[Opening Information given section]
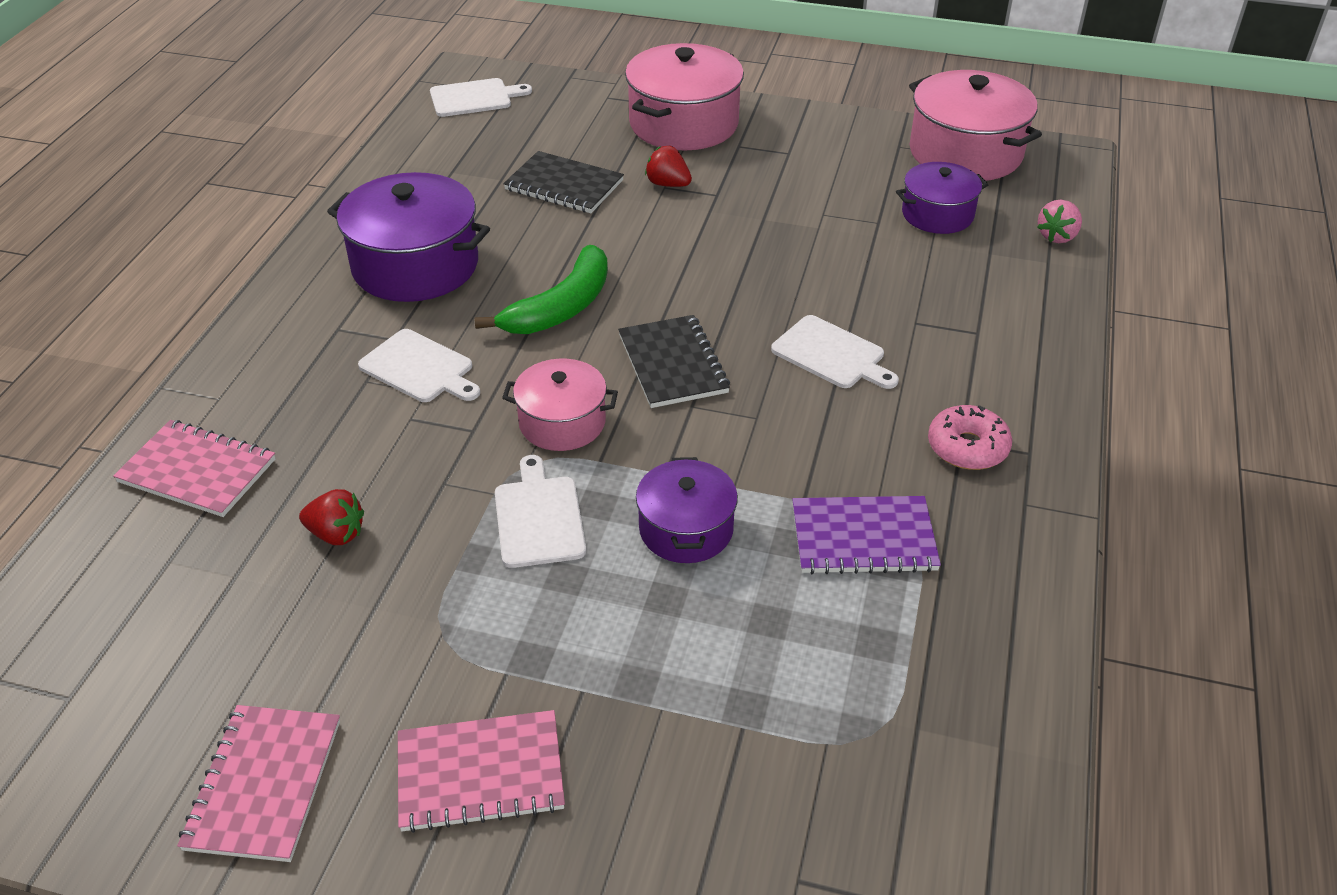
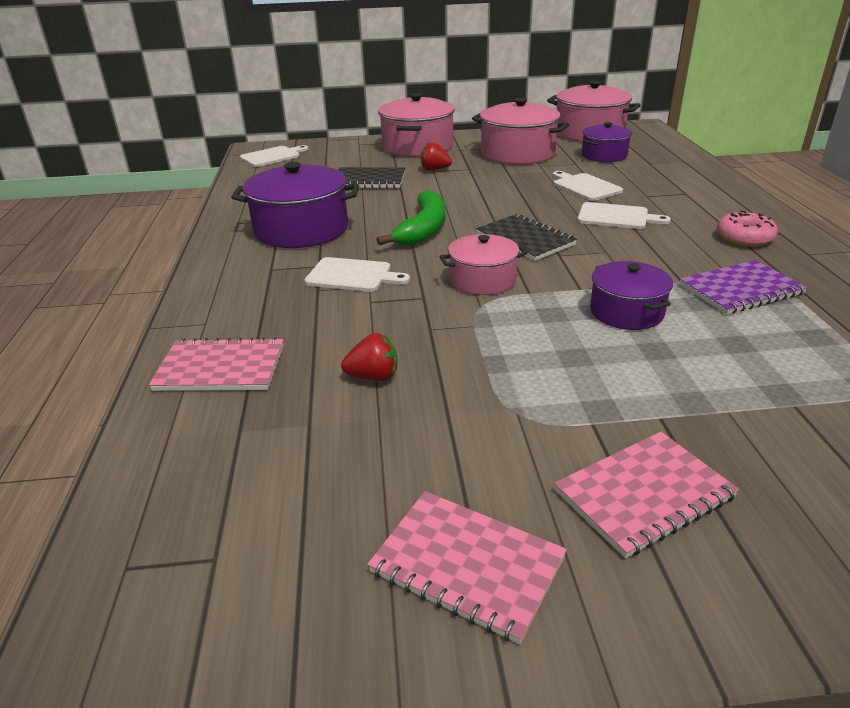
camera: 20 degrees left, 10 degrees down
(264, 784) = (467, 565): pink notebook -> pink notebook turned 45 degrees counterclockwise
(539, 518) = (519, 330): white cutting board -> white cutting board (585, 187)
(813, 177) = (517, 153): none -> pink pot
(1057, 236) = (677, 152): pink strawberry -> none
[Closing Information given section]
• **What to work on**:
A faithful copy of the records above, without images, is what to give back.

• **Response to this exercise**:
camera: 20 degrees left, 10 degrees down
(264, 784) = (467, 565): pink notebook -> pink notebook turned 45 degrees counterclockwise
(539, 518) = (519, 330): white cutting board -> white cutting board (585, 187)
(813, 177) = (517, 153): none -> pink pot
(1057, 236) = (677, 152): pink strawberry -> none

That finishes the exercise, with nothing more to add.